• [WHAT THE TASK REQUIRES] A full, exact copy of the listing is needed, with images omitted.

• [COLLECTED MATERIAL]
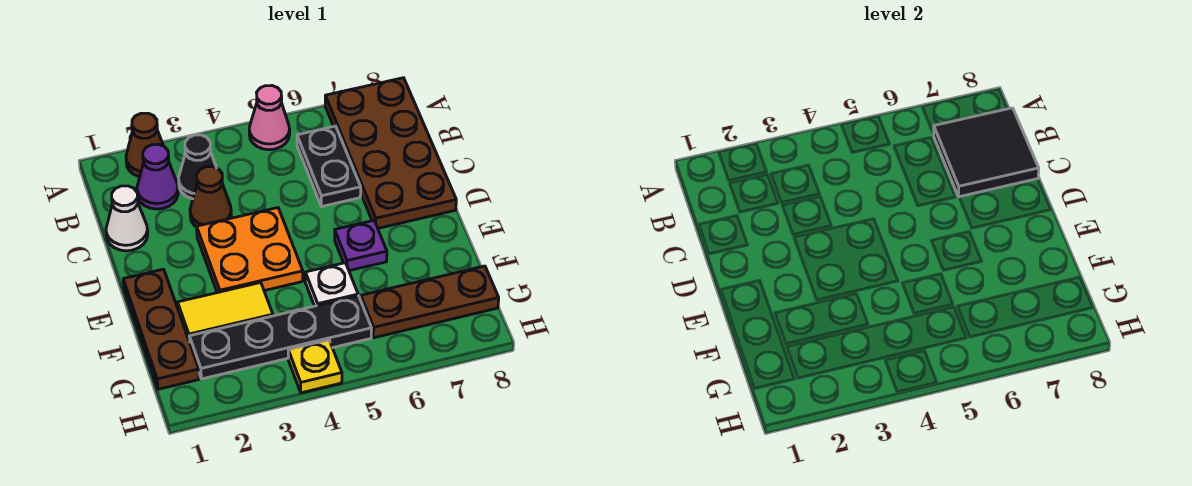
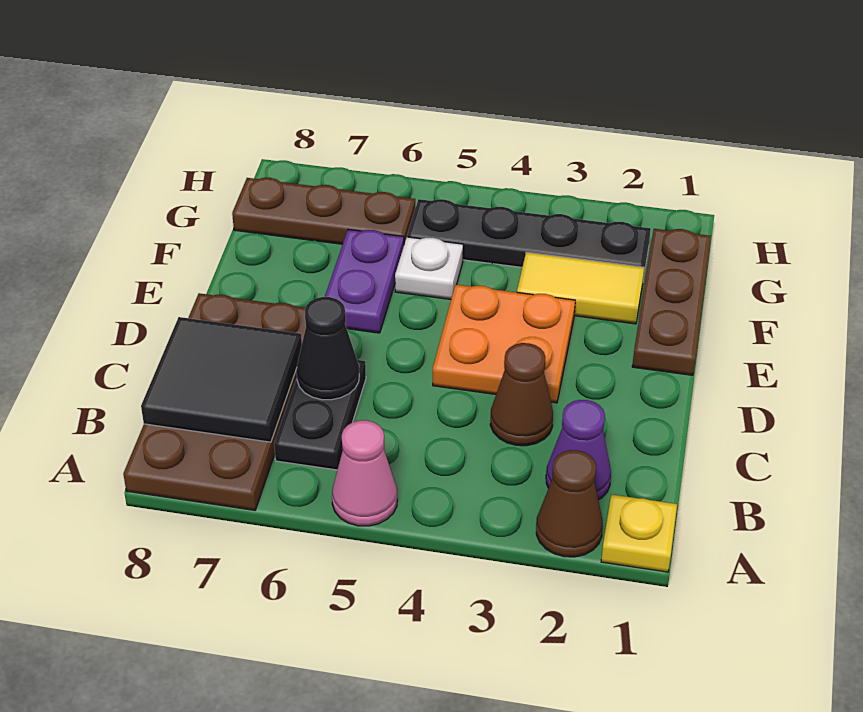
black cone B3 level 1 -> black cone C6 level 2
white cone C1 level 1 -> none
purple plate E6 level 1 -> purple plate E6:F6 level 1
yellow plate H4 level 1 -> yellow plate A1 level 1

• [FINISHED TASK]
black cone B3 level 1 -> black cone C6 level 2
white cone C1 level 1 -> none
purple plate E6 level 1 -> purple plate E6:F6 level 1
yellow plate H4 level 1 -> yellow plate A1 level 1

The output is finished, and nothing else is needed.